■ **Source material**:
§

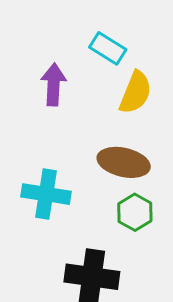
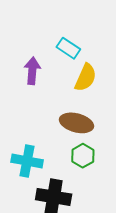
cyan cross: (46, 194) -> (27, 161), moved

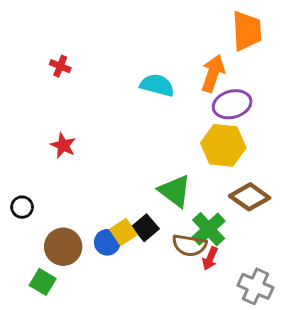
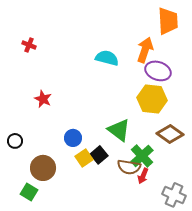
red cross: (60, 66) -> (29, 45), moved
purple ellipse: (232, 104) -> (158, 71), turned 35
blue circle: (107, 242) -> (73, 138), moved

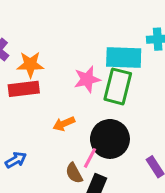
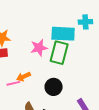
black circle: (110, 139) -> (54, 87), size x0.7
pink line: (90, 158) -> (13, 83), moved, turned 48

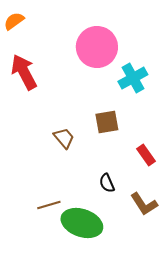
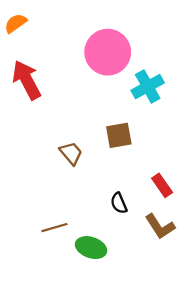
red rectangle: (146, 155) -> (162, 185), moved
green ellipse: (82, 223) -> (91, 248), size x0.7

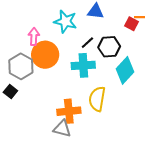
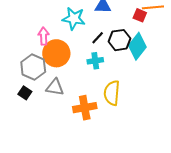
cyan cross: (83, 65) -> (95, 61), size x0.7
cyan diamond: (125, 70) -> (137, 46), moved
gray triangle: (62, 129) -> (55, 87), moved

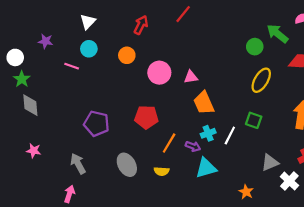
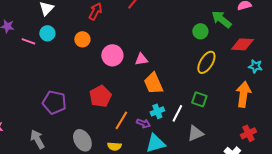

§

■ **What this task involves**: Find the string "turned" in the data. Report each line it appears in.

■ **Answer below**:
purple ellipse: (232, 104) -> (158, 71), turned 35
pink line: (90, 158) -> (13, 83), moved, turned 48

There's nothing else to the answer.